_Your instructions:_
Your task is to transcribe the records exactly, skipping every image.

_Provided material:_
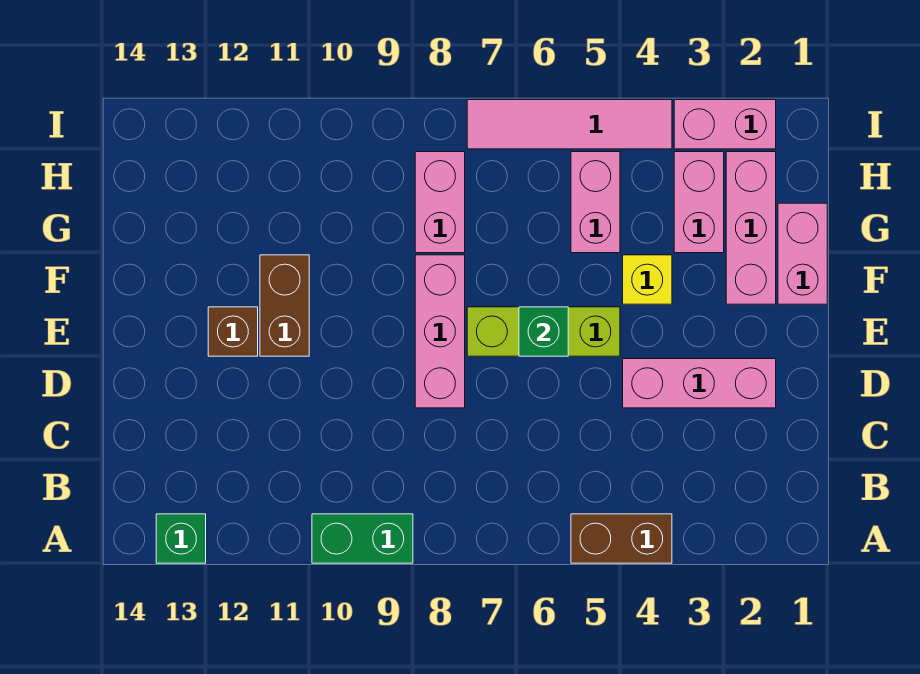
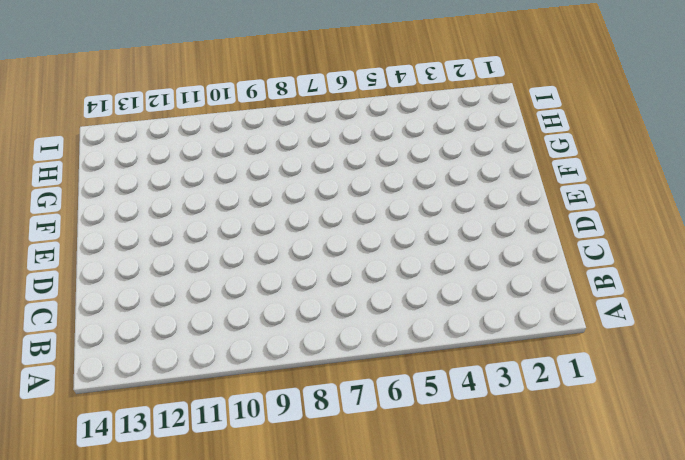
none -> brown brick A4:A5 level 1
none -> green brick A9:A10 level 1
none -> green brick A13 level 1

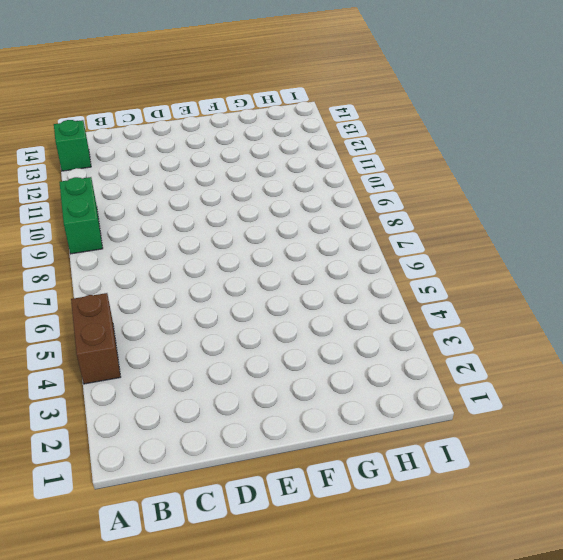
none -> pink brick D2:D4 level 1
none -> pink brick D8:F8 level 1
none -> lime brick E5:E7 level 1

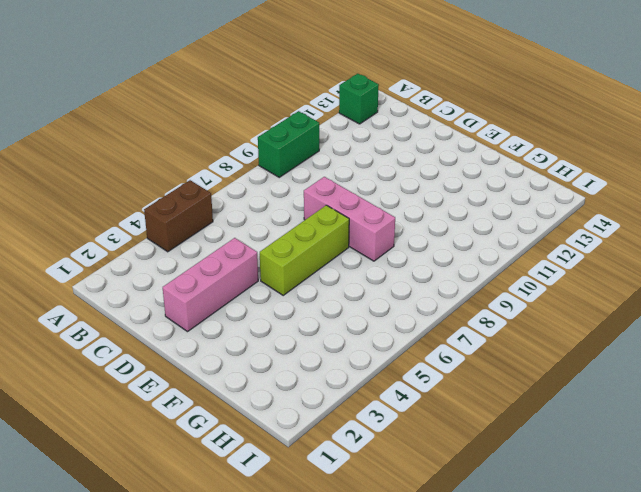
none -> brown brick E11:F11 level 1
none -> brown brick E12 level 1
none -> pink brick F1:G1 level 1

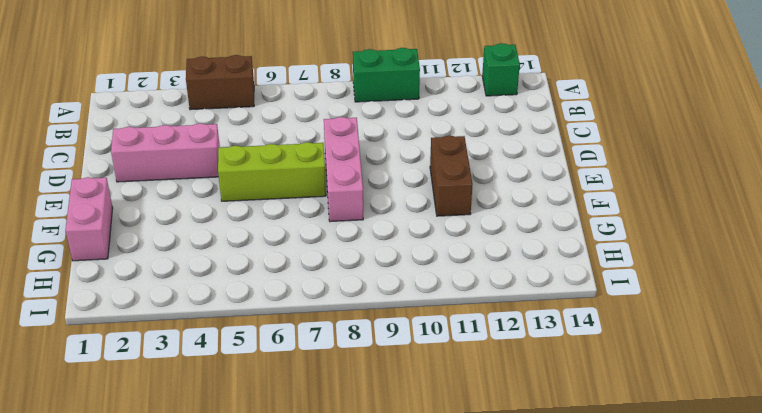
none -> brown brick E12 level 1
none -> pink brick F2:H2 level 1
none -> yellow brick F4 level 1

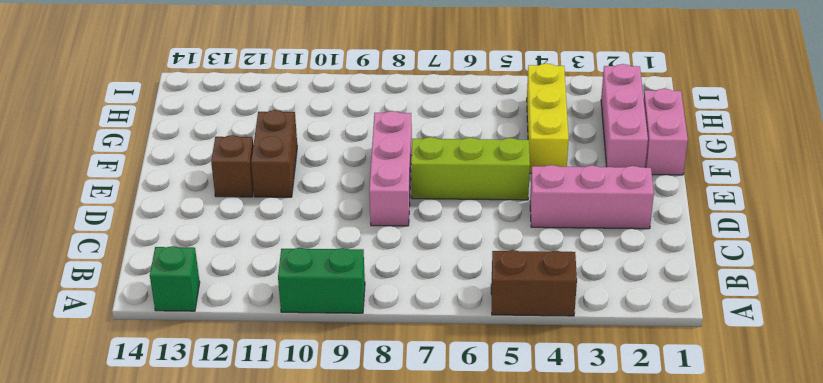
yellow brick F4:H4 level 1 -> yellow brick F4 level 1
none -> pink brick G3:H3 level 1
none -> pink brick G5:H5 level 1
none -> pink brick G8:H8 level 1

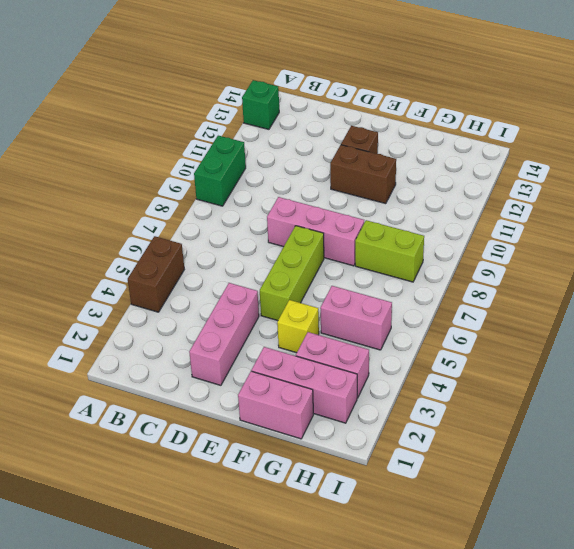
lime brick G8:H8 level 1 -> pink brick G8:H8 level 1
none -> pink brick I2:I3 level 1
none -> pink tile I4:I7 level 1
none -> green brick E6 level 2

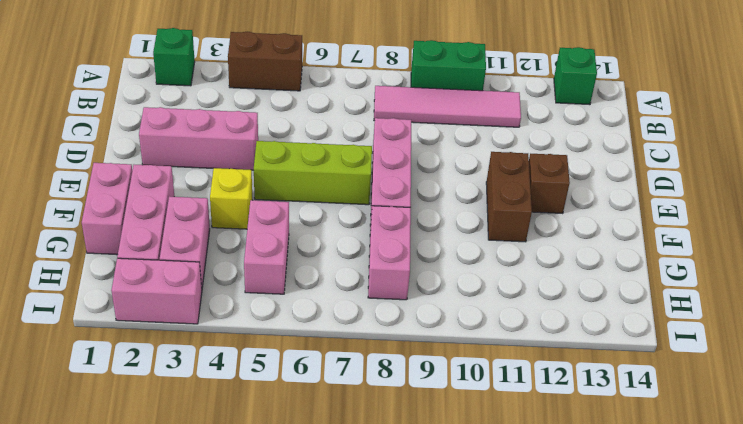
green brick A2 level 1 -> green brick E6 level 2
pink tile B8:B11 level 1 -> pink tile I4:I7 level 1

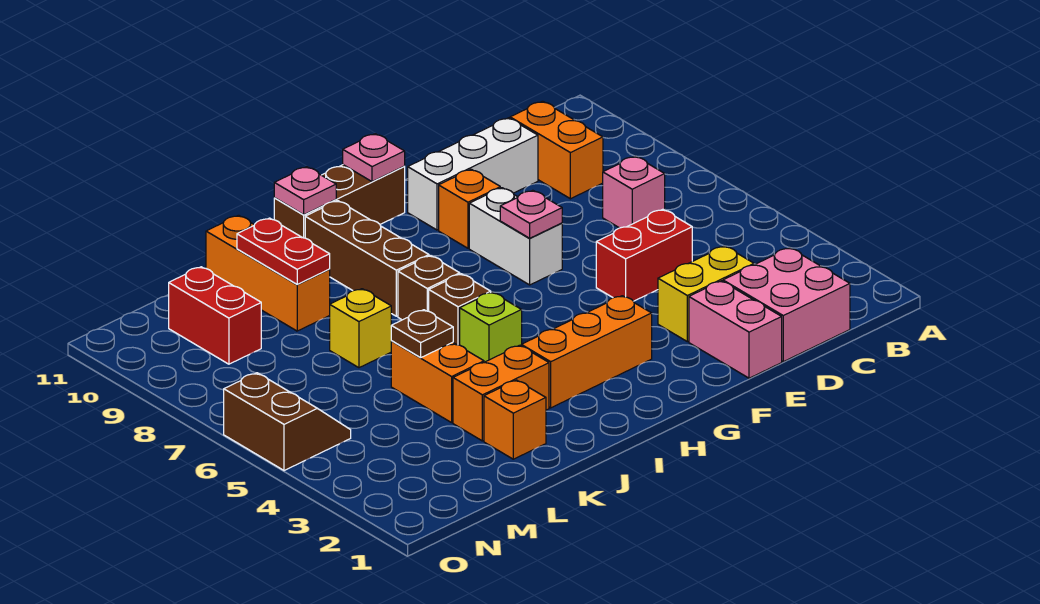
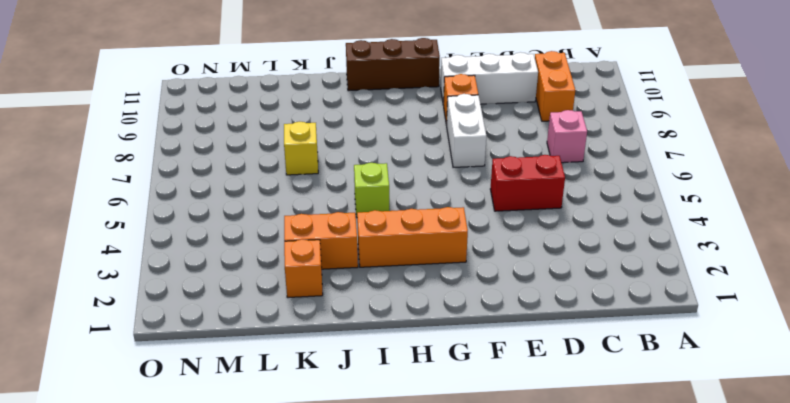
none -> pink brick C1:D2 level 1
none -> yellow brick D3:E3 level 1
none -> pink brick E1:E2 level 1

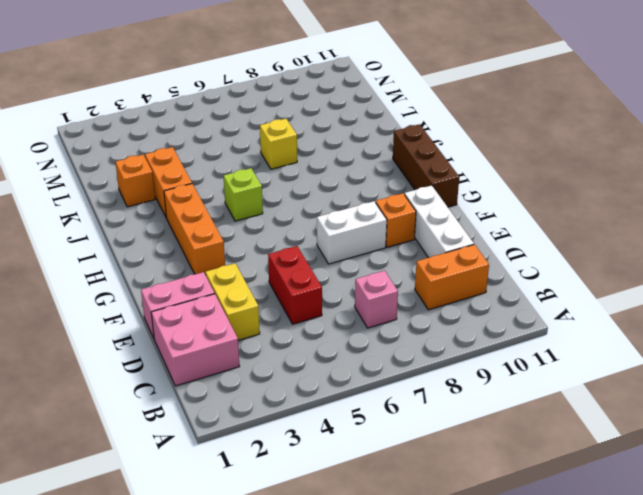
none -> brown brick I6 level 1
none -> brown brick I7 level 1
none -> brown brick I8:I10 level 1

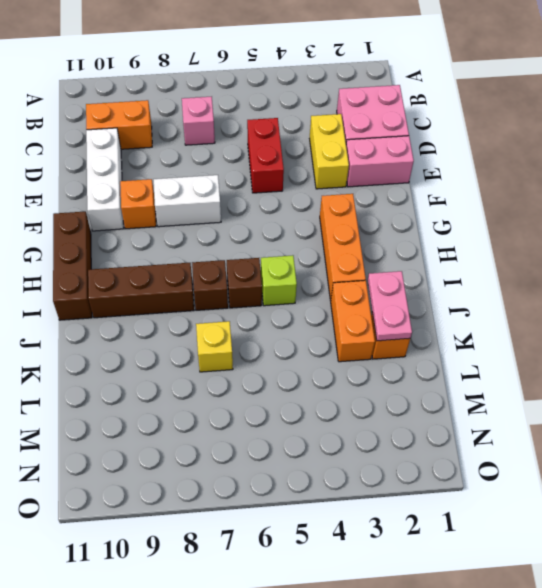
pink plate J2:K2 level 2 -> none
none -> orange brick K4:K5 level 1
none -> orange brick K9:K11 level 1
none -> red brick M9:M10 level 1

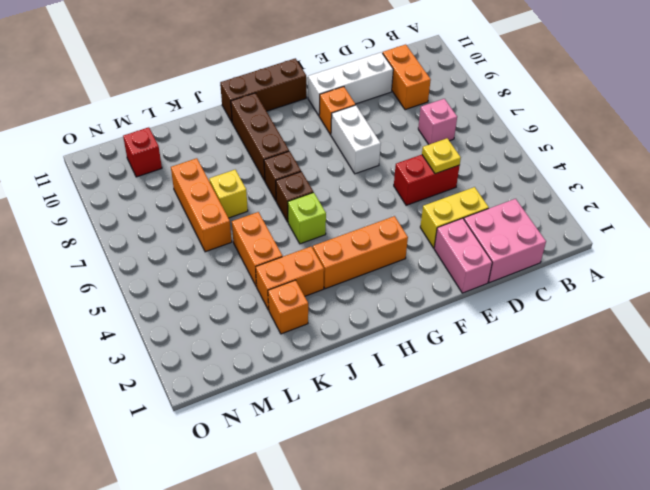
yellow plate D5 level 2 -> none
orange brick L6:L8 level 1 -> orange brick K9:K11 level 1
red brick M10 level 1 -> red brick M9:M10 level 1
none -> brown slope N5:O6 level 1 top O
none -> pink plate F7 level 2
none -> pink plate G11 level 2

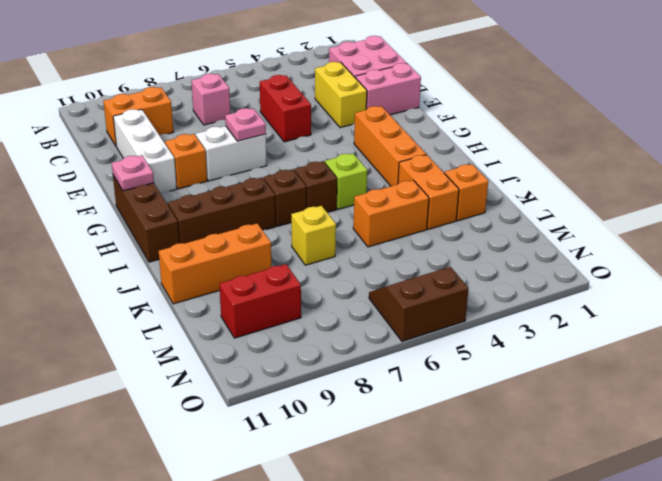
none -> pink plate I11 level 2
none -> brown plate K5 level 2
none -> red plate K9:K10 level 2

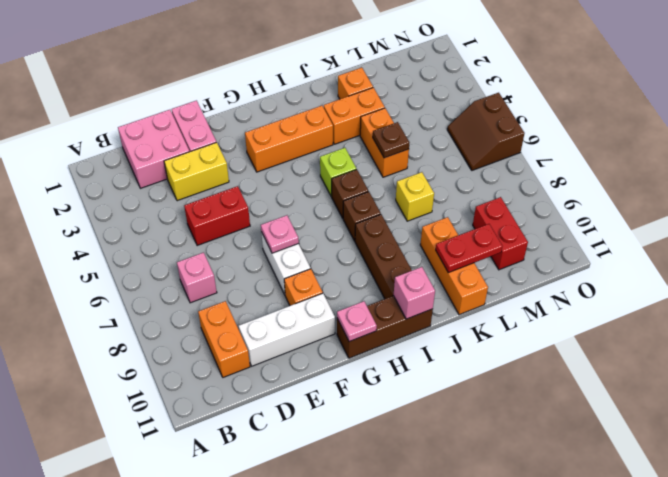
pink brick I11 level 2 -> pink plate I11 level 2
red plate K10:L10 level 2 -> red plate K9:K10 level 2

_Written answer:_
none -> brown brick A4:A5 level 1
none -> green brick A9:A10 level 1
none -> green brick A13 level 1

none -> pink brick D2:D4 level 1
none -> pink brick D8:F8 level 1
none -> lime brick E5:E7 level 1

none -> brown brick E11:F11 level 1
none -> brown brick E12 level 1
none -> pink brick F1:G1 level 1

none -> brown brick E12 level 1
none -> pink brick F2:H2 level 1
none -> yellow brick F4 level 1

yellow brick F4:H4 level 1 -> yellow brick F4 level 1
none -> pink brick G3:H3 level 1
none -> pink brick G5:H5 level 1
none -> pink brick G8:H8 level 1

lime brick G8:H8 level 1 -> pink brick G8:H8 level 1
none -> pink brick I2:I3 level 1
none -> pink tile I4:I7 level 1
none -> green brick E6 level 2

green brick A2 level 1 -> green brick E6 level 2
pink tile B8:B11 level 1 -> pink tile I4:I7 level 1

none -> pink brick C1:D2 level 1
none -> yellow brick D3:E3 level 1
none -> pink brick E1:E2 level 1

none -> brown brick I6 level 1
none -> brown brick I7 level 1
none -> brown brick I8:I10 level 1

pink plate J2:K2 level 2 -> none
none -> orange brick K4:K5 level 1
none -> orange brick K9:K11 level 1
none -> red brick M9:M10 level 1

yellow plate D5 level 2 -> none
orange brick L6:L8 level 1 -> orange brick K9:K11 level 1
red brick M10 level 1 -> red brick M9:M10 level 1
none -> brown slope N5:O6 level 1 top O
none -> pink plate F7 level 2
none -> pink plate G11 level 2

none -> pink plate I11 level 2
none -> brown plate K5 level 2
none -> red plate K9:K10 level 2

pink brick I11 level 2 -> pink plate I11 level 2
red plate K10:L10 level 2 -> red plate K9:K10 level 2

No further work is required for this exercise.